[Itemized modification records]
########
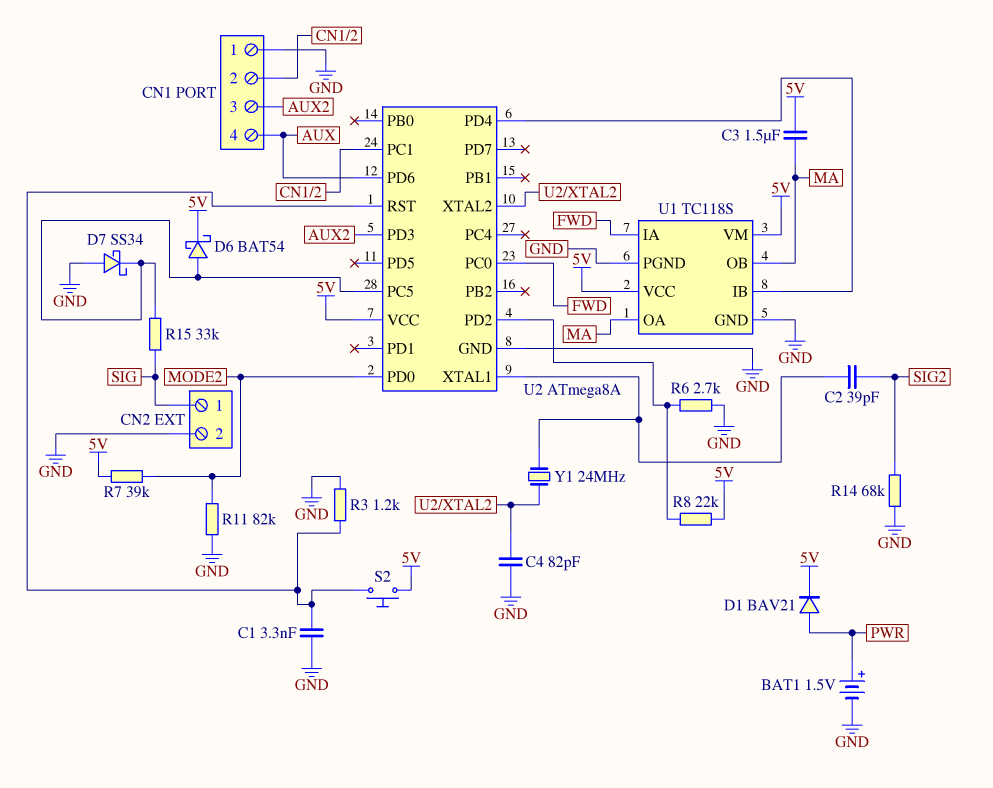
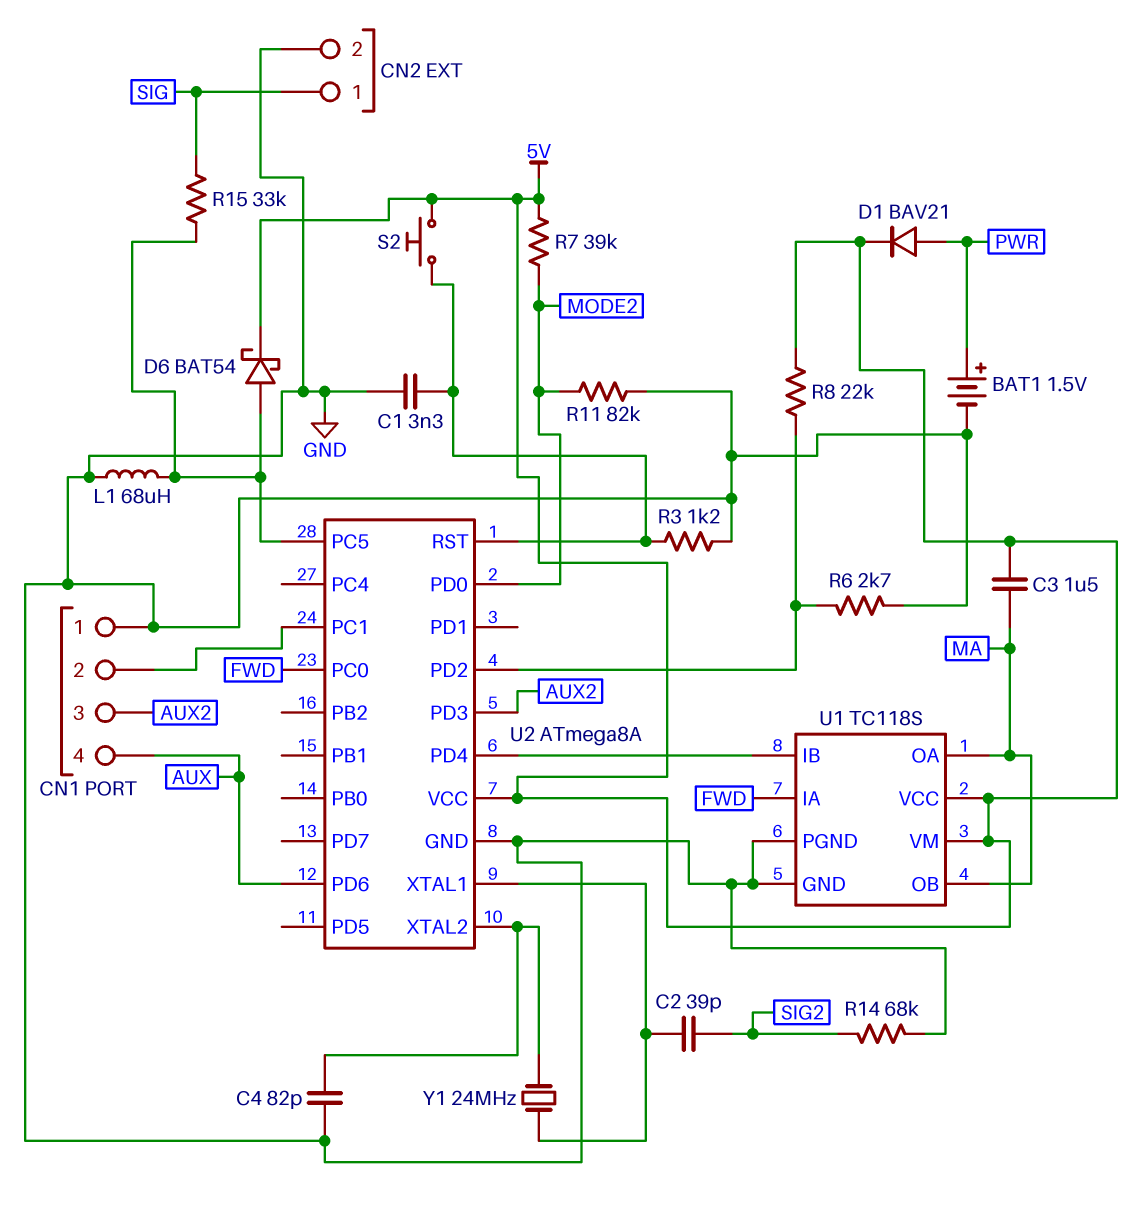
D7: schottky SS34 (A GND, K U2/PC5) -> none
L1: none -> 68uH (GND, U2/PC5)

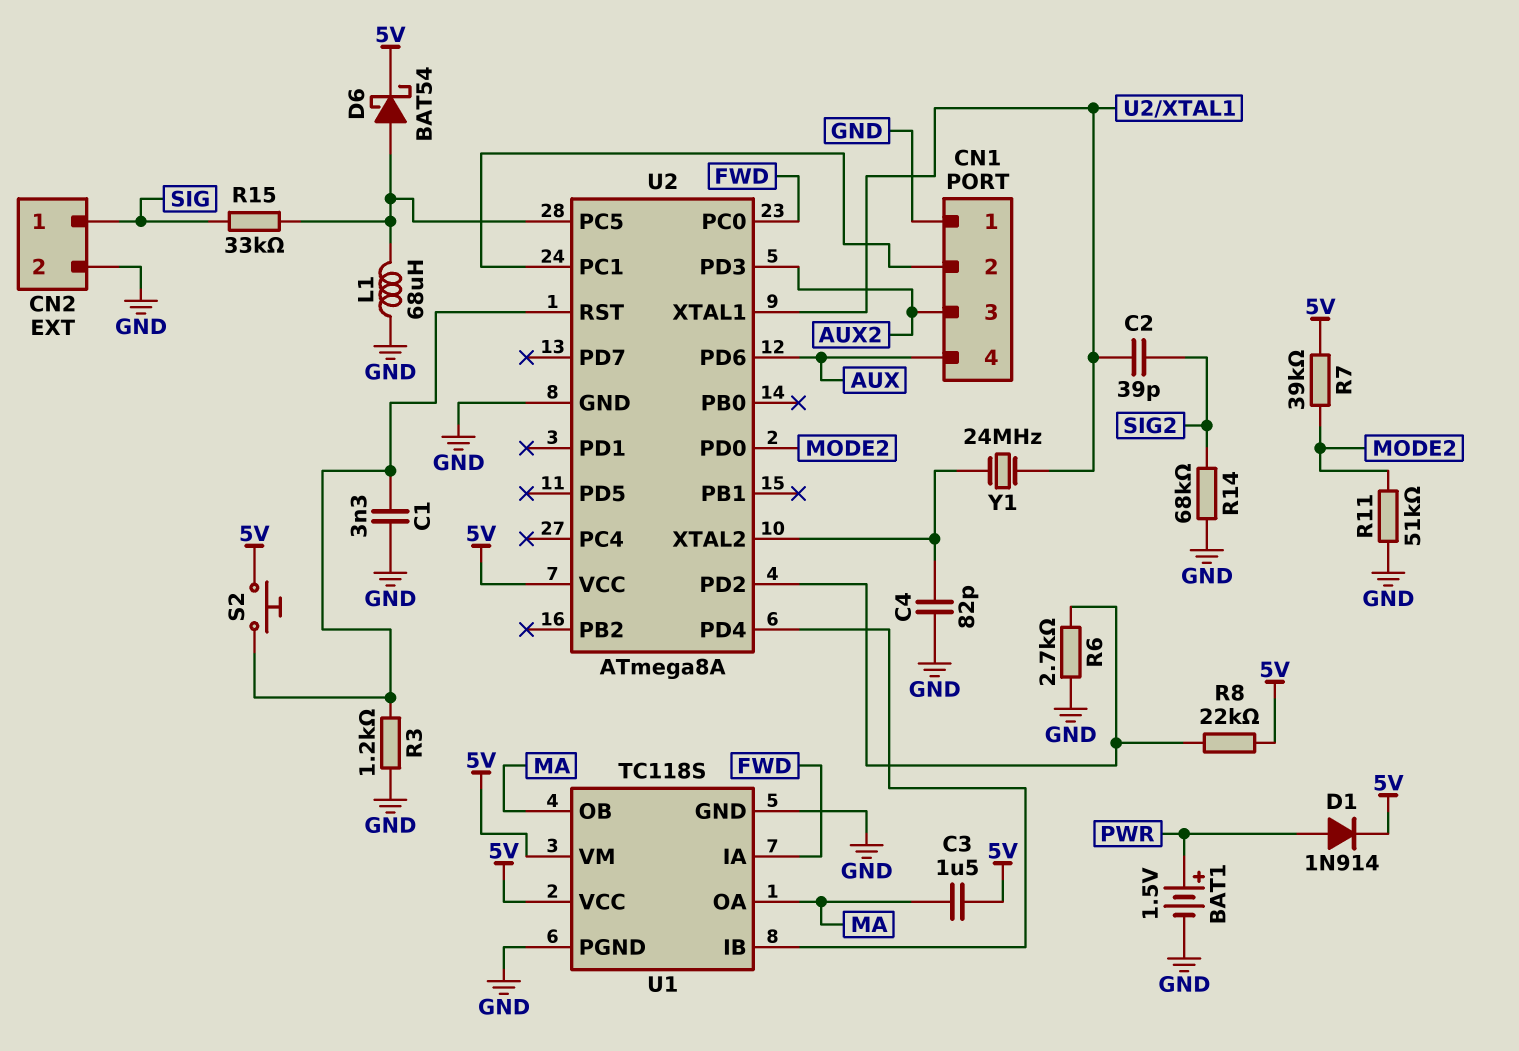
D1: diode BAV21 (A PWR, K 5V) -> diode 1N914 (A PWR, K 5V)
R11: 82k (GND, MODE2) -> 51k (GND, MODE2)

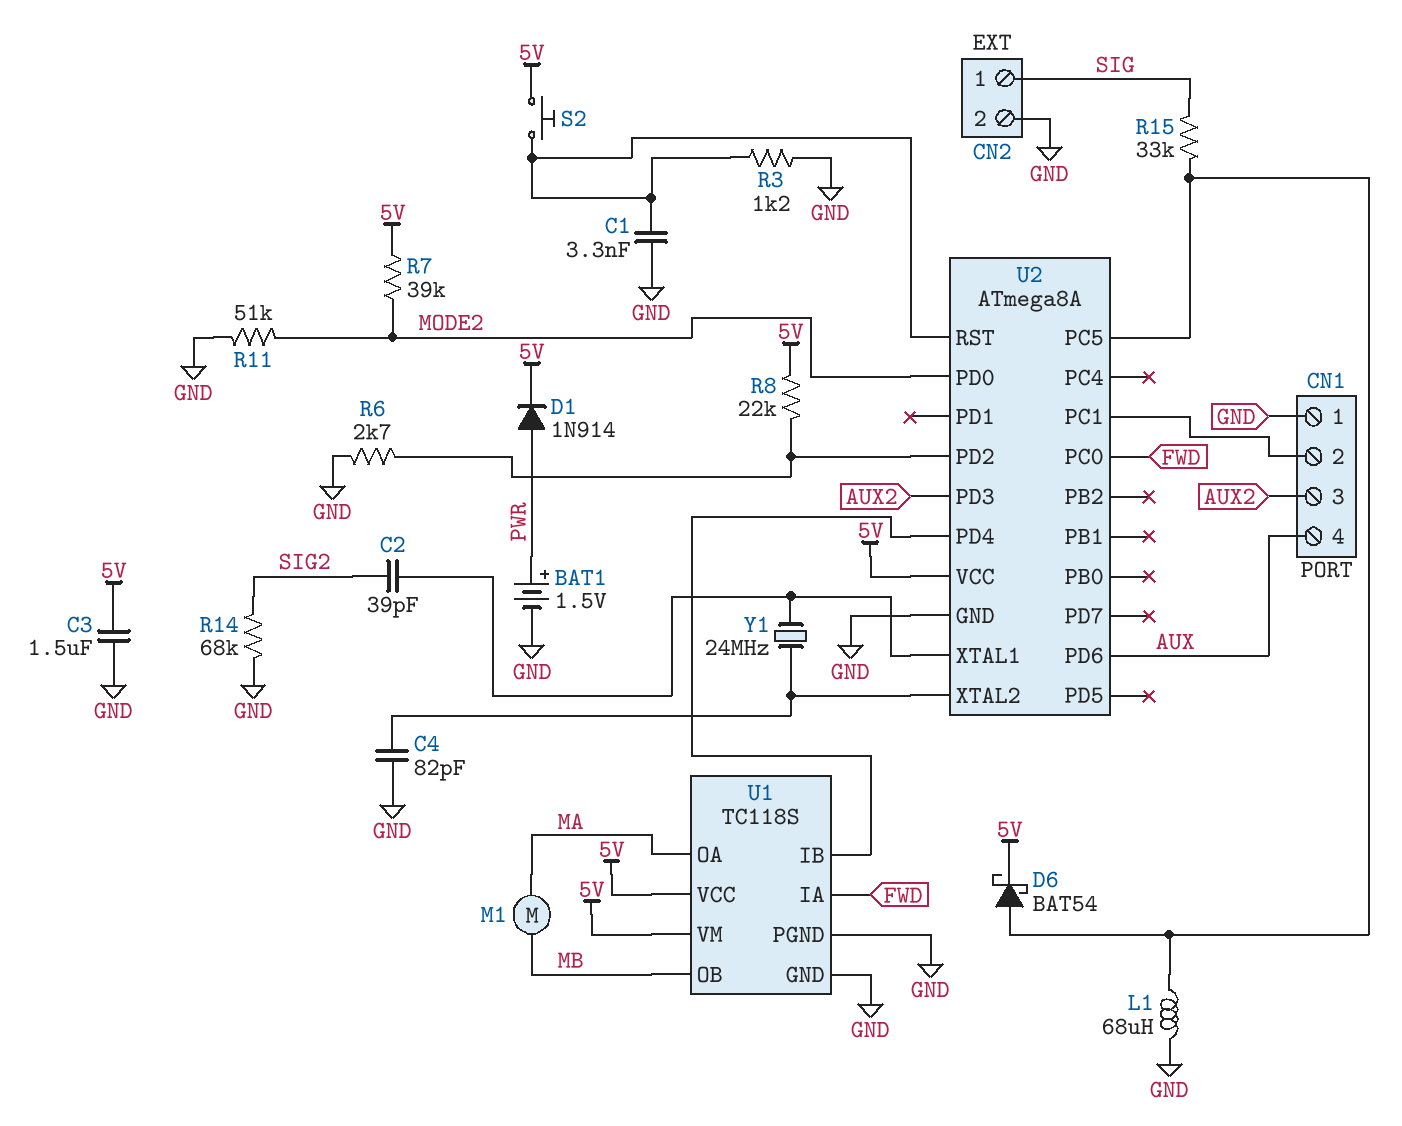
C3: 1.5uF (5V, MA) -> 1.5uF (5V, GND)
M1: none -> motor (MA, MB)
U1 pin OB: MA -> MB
########
# Task item
In the data above, which lines have "none"? Report each of them.

# Final answer
D7: schottky SS34 (A GND, K U2/PC5) -> none
L1: none -> 68uH (GND, U2/PC5)
M1: none -> motor (MA, MB)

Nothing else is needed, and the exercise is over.